▶ Task requirements
Please transcribe the following records in full, exactly as given.
• • • •
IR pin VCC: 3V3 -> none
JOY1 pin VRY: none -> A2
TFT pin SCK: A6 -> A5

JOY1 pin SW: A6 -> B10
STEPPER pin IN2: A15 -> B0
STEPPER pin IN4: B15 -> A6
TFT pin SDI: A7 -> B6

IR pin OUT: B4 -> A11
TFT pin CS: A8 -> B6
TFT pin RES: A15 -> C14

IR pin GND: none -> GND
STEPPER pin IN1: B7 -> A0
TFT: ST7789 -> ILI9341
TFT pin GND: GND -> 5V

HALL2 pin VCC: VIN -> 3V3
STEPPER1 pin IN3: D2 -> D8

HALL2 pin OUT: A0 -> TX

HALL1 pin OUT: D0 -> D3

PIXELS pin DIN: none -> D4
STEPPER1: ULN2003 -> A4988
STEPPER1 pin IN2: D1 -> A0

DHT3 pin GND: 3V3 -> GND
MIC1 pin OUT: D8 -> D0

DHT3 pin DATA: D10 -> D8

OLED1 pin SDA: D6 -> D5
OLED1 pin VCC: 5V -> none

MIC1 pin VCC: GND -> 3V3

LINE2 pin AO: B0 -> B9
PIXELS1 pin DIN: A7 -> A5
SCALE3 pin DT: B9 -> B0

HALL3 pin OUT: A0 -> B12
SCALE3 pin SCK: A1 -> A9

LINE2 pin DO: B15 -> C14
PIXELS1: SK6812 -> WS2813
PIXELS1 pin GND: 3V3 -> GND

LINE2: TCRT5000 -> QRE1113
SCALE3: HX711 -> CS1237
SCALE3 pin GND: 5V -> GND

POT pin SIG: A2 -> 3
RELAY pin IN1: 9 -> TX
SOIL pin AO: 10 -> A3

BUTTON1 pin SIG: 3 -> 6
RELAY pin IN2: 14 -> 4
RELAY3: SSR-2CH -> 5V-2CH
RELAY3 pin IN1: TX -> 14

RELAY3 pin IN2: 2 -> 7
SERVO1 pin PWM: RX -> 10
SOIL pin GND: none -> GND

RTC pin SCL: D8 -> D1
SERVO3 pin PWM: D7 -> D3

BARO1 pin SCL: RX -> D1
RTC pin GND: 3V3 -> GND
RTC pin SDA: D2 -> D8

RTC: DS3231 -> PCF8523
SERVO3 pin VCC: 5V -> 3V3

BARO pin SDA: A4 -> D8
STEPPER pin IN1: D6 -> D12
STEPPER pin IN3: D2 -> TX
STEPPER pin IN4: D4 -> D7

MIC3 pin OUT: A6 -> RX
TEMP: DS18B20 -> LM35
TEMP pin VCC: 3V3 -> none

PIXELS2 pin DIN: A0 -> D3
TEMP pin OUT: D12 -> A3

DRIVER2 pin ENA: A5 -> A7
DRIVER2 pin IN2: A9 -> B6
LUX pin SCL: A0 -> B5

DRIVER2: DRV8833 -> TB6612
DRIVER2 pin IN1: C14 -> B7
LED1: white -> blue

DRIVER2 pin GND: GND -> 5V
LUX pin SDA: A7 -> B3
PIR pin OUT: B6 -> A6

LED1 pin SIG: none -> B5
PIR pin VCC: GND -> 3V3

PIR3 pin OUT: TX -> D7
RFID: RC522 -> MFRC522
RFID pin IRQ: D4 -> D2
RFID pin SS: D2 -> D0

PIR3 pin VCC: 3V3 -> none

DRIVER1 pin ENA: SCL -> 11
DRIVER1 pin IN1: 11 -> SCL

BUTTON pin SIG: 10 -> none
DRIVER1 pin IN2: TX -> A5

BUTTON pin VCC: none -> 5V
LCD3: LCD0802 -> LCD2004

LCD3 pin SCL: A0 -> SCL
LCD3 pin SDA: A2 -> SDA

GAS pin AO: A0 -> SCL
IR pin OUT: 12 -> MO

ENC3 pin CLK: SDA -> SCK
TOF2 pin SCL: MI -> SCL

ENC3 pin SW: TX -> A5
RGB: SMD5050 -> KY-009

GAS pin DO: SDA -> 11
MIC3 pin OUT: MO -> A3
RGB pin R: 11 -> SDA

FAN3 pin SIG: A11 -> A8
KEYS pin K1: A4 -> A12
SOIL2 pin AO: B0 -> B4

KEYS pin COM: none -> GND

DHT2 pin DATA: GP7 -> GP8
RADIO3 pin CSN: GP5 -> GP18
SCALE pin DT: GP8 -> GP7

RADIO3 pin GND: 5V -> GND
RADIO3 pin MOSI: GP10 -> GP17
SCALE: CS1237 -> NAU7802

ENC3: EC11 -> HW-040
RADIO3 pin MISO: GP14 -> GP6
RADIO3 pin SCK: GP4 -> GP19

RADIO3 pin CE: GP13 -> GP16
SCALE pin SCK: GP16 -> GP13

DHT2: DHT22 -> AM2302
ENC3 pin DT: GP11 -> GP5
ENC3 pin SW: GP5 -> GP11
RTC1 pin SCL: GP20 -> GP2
• • • •
▶ Written answer
IR pin VCC: 3V3 -> none
JOY1 pin VRY: none -> A2
TFT pin SCK: A6 -> A5

JOY1 pin SW: A6 -> B10
STEPPER pin IN2: A15 -> B0
STEPPER pin IN4: B15 -> A6
TFT pin SDI: A7 -> B6

IR pin OUT: B4 -> A11
TFT pin CS: A8 -> B6
TFT pin RES: A15 -> C14

IR pin GND: none -> GND
STEPPER pin IN1: B7 -> A0
TFT: ST7789 -> ILI9341
TFT pin GND: GND -> 5V

HALL2 pin VCC: VIN -> 3V3
STEPPER1 pin IN3: D2 -> D8

HALL2 pin OUT: A0 -> TX

HALL1 pin OUT: D0 -> D3

PIXELS pin DIN: none -> D4
STEPPER1: ULN2003 -> A4988
STEPPER1 pin IN2: D1 -> A0

DHT3 pin GND: 3V3 -> GND
MIC1 pin OUT: D8 -> D0

DHT3 pin DATA: D10 -> D8

OLED1 pin SDA: D6 -> D5
OLED1 pin VCC: 5V -> none

MIC1 pin VCC: GND -> 3V3

LINE2 pin AO: B0 -> B9
PIXELS1 pin DIN: A7 -> A5
SCALE3 pin DT: B9 -> B0

HALL3 pin OUT: A0 -> B12
SCALE3 pin SCK: A1 -> A9

LINE2 pin DO: B15 -> C14
PIXELS1: SK6812 -> WS2813
PIXELS1 pin GND: 3V3 -> GND

LINE2: TCRT5000 -> QRE1113
SCALE3: HX711 -> CS1237
SCALE3 pin GND: 5V -> GND

POT pin SIG: A2 -> 3
RELAY pin IN1: 9 -> TX
SOIL pin AO: 10 -> A3

BUTTON1 pin SIG: 3 -> 6
RELAY pin IN2: 14 -> 4
RELAY3: SSR-2CH -> 5V-2CH
RELAY3 pin IN1: TX -> 14

RELAY3 pin IN2: 2 -> 7
SERVO1 pin PWM: RX -> 10
SOIL pin GND: none -> GND

RTC pin SCL: D8 -> D1
SERVO3 pin PWM: D7 -> D3

BARO1 pin SCL: RX -> D1
RTC pin GND: 3V3 -> GND
RTC pin SDA: D2 -> D8

RTC: DS3231 -> PCF8523
SERVO3 pin VCC: 5V -> 3V3

BARO pin SDA: A4 -> D8
STEPPER pin IN1: D6 -> D12
STEPPER pin IN3: D2 -> TX
STEPPER pin IN4: D4 -> D7

MIC3 pin OUT: A6 -> RX
TEMP: DS18B20 -> LM35
TEMP pin VCC: 3V3 -> none

PIXELS2 pin DIN: A0 -> D3
TEMP pin OUT: D12 -> A3

DRIVER2 pin ENA: A5 -> A7
DRIVER2 pin IN2: A9 -> B6
LUX pin SCL: A0 -> B5

DRIVER2: DRV8833 -> TB6612
DRIVER2 pin IN1: C14 -> B7
LED1: white -> blue

DRIVER2 pin GND: GND -> 5V
LUX pin SDA: A7 -> B3
PIR pin OUT: B6 -> A6

LED1 pin SIG: none -> B5
PIR pin VCC: GND -> 3V3

PIR3 pin OUT: TX -> D7
RFID: RC522 -> MFRC522
RFID pin IRQ: D4 -> D2
RFID pin SS: D2 -> D0

PIR3 pin VCC: 3V3 -> none

DRIVER1 pin ENA: SCL -> 11
DRIVER1 pin IN1: 11 -> SCL

BUTTON pin SIG: 10 -> none
DRIVER1 pin IN2: TX -> A5

BUTTON pin VCC: none -> 5V
LCD3: LCD0802 -> LCD2004

LCD3 pin SCL: A0 -> SCL
LCD3 pin SDA: A2 -> SDA

GAS pin AO: A0 -> SCL
IR pin OUT: 12 -> MO

ENC3 pin CLK: SDA -> SCK
TOF2 pin SCL: MI -> SCL

ENC3 pin SW: TX -> A5
RGB: SMD5050 -> KY-009

GAS pin DO: SDA -> 11
MIC3 pin OUT: MO -> A3
RGB pin R: 11 -> SDA

FAN3 pin SIG: A11 -> A8
KEYS pin K1: A4 -> A12
SOIL2 pin AO: B0 -> B4

KEYS pin COM: none -> GND

DHT2 pin DATA: GP7 -> GP8
RADIO3 pin CSN: GP5 -> GP18
SCALE pin DT: GP8 -> GP7

RADIO3 pin GND: 5V -> GND
RADIO3 pin MOSI: GP10 -> GP17
SCALE: CS1237 -> NAU7802

ENC3: EC11 -> HW-040
RADIO3 pin MISO: GP14 -> GP6
RADIO3 pin SCK: GP4 -> GP19

RADIO3 pin CE: GP13 -> GP16
SCALE pin SCK: GP16 -> GP13

DHT2: DHT22 -> AM2302
ENC3 pin DT: GP11 -> GP5
ENC3 pin SW: GP5 -> GP11
RTC1 pin SCL: GP20 -> GP2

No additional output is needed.